SUPPLIED ENTRIES
"""

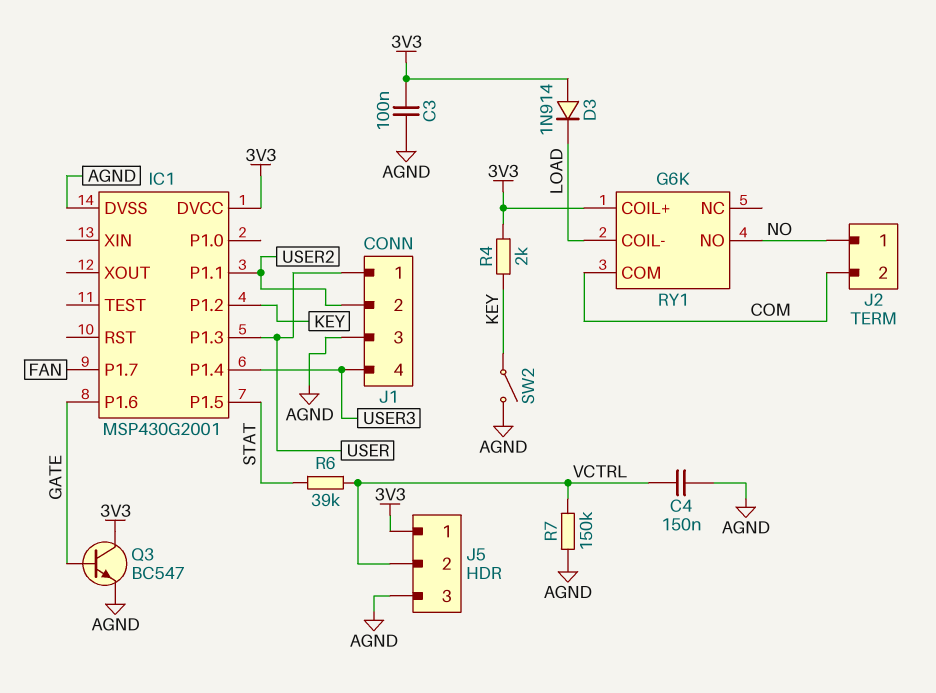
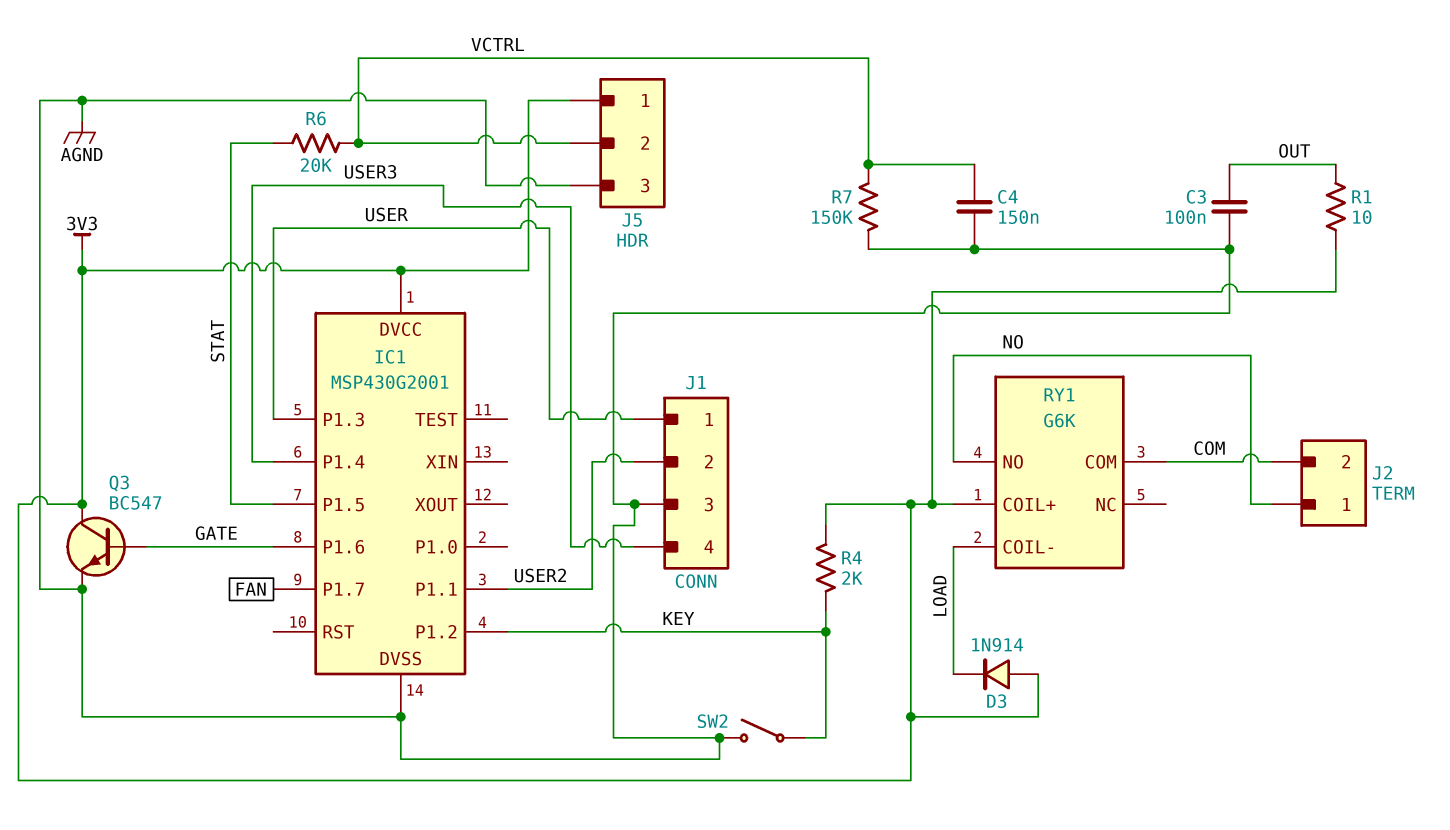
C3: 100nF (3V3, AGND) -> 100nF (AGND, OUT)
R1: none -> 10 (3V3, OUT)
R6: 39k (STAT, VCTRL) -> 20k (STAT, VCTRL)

"""
"""

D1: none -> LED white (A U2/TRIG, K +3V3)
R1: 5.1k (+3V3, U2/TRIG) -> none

"""

In these entries, please give the number of lines holding the string "TRIG" and nothing more.

2